Prompt —
The entries follow. Copy every line in which "white" appears.

Start of Supplied records

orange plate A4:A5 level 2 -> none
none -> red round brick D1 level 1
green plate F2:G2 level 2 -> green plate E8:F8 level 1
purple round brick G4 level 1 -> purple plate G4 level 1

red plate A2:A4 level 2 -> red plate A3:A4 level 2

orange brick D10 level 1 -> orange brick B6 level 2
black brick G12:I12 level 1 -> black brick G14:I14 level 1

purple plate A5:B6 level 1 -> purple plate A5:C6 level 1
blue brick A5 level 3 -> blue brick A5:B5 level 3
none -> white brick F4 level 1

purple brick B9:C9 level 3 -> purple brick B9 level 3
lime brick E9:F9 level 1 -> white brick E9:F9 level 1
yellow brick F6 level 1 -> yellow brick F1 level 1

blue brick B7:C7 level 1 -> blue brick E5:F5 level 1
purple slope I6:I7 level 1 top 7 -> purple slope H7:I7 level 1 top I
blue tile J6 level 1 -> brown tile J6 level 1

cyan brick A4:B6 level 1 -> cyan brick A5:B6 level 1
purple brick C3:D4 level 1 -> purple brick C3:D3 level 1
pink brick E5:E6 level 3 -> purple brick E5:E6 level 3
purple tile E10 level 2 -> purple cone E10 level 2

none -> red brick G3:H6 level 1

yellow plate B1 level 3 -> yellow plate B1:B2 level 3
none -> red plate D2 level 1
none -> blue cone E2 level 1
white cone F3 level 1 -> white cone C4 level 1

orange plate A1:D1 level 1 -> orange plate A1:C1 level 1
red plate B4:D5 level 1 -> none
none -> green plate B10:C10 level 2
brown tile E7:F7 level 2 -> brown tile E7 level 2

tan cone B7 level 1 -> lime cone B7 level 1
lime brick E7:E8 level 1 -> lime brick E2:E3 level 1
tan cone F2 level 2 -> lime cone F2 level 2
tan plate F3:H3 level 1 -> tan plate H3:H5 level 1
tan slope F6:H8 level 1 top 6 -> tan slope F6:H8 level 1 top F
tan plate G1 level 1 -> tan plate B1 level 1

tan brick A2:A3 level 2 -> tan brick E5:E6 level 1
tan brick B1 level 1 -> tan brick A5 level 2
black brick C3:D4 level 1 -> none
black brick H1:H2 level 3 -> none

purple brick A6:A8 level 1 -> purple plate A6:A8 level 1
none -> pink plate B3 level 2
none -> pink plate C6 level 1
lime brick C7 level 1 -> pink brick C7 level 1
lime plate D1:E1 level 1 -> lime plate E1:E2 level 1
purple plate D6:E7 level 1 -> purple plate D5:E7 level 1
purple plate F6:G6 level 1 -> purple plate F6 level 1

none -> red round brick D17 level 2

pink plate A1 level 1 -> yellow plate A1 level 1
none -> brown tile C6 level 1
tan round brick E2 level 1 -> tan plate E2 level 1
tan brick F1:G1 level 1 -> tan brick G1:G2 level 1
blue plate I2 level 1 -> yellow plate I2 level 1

End of Supplied records

Task result —
none -> white brick F4 level 1
lime brick E9:F9 level 1 -> white brick E9:F9 level 1
white cone F3 level 1 -> white cone C4 level 1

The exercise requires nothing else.